Problem requirements
Before writing anything, find the line that contains "(319, 181) = (281, 141): grey egg -> none", then retype the entries below exactly from their first line through that one, without pictures.

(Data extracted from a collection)
>>>

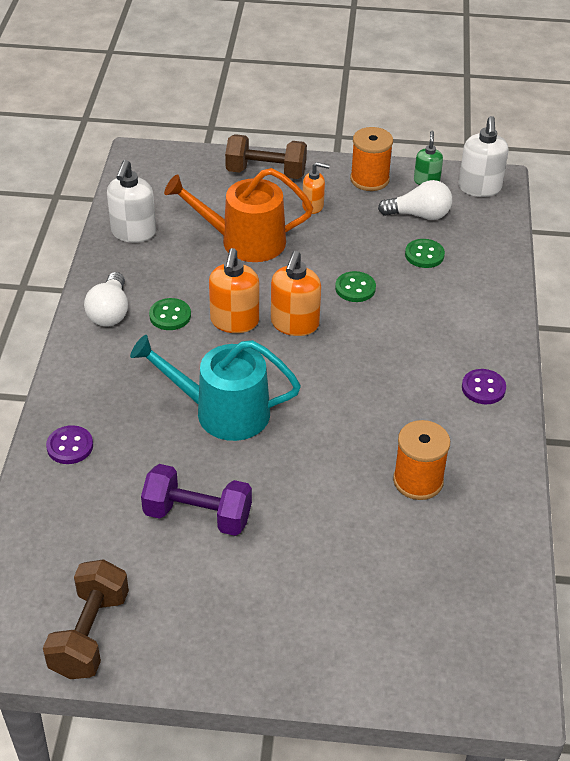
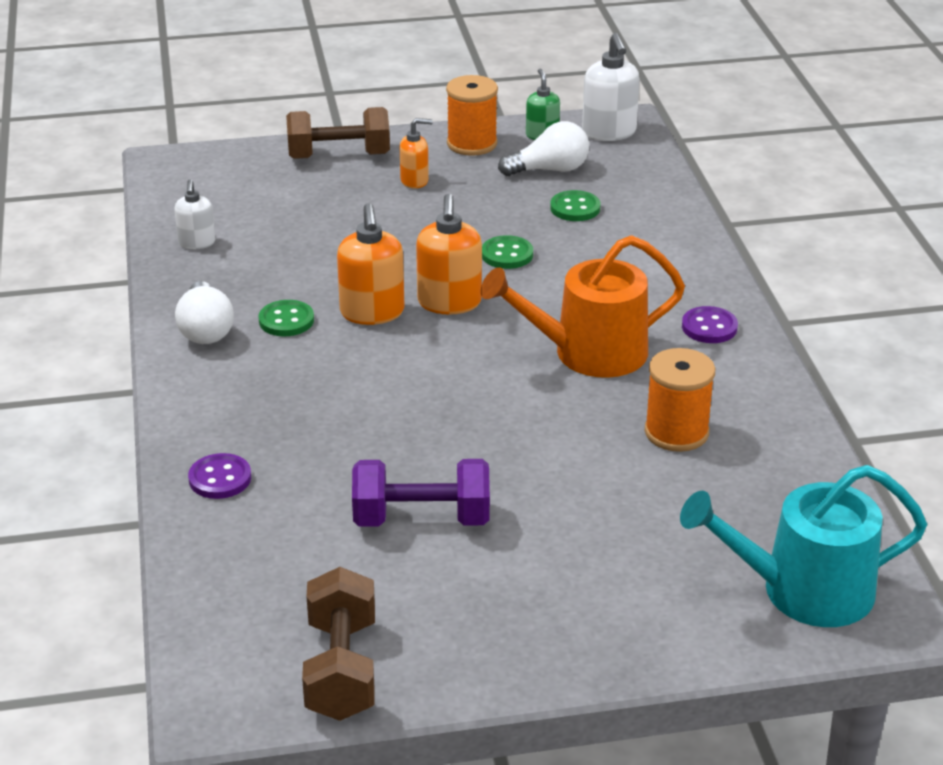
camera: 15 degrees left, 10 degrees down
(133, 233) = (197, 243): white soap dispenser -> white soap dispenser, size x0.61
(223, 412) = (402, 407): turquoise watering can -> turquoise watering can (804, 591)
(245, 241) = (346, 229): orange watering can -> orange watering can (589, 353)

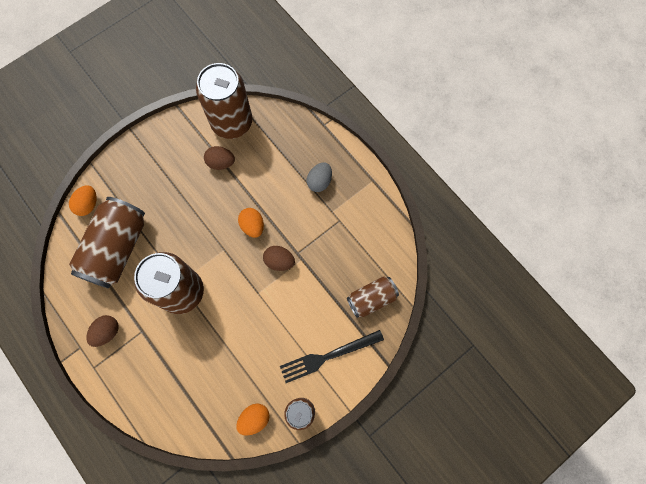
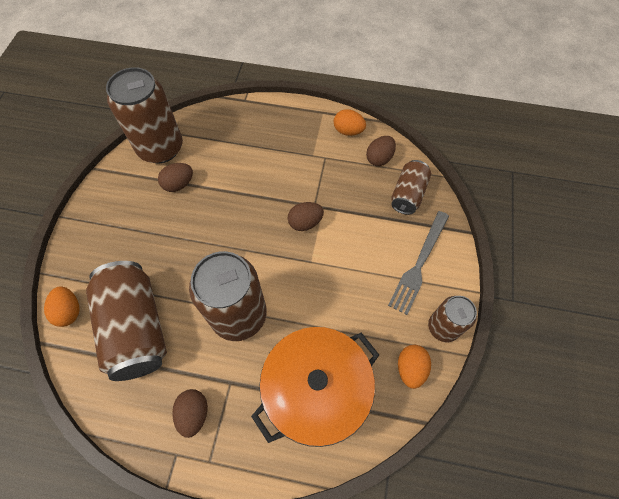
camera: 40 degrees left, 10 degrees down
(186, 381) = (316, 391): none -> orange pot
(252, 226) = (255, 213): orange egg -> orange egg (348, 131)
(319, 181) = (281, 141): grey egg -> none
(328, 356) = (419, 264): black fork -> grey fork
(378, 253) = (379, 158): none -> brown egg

<<<

Task result
camera: 15 degrees left, 10 degrees down
(133, 233) = (197, 243): white soap dispenser -> white soap dispenser, size x0.61
(223, 412) = (402, 407): turquoise watering can -> turquoise watering can (804, 591)
(245, 241) = (346, 229): orange watering can -> orange watering can (589, 353)

camera: 40 degrees left, 10 degrees down
(186, 381) = (316, 391): none -> orange pot
(252, 226) = (255, 213): orange egg -> orange egg (348, 131)
(319, 181) = (281, 141): grey egg -> none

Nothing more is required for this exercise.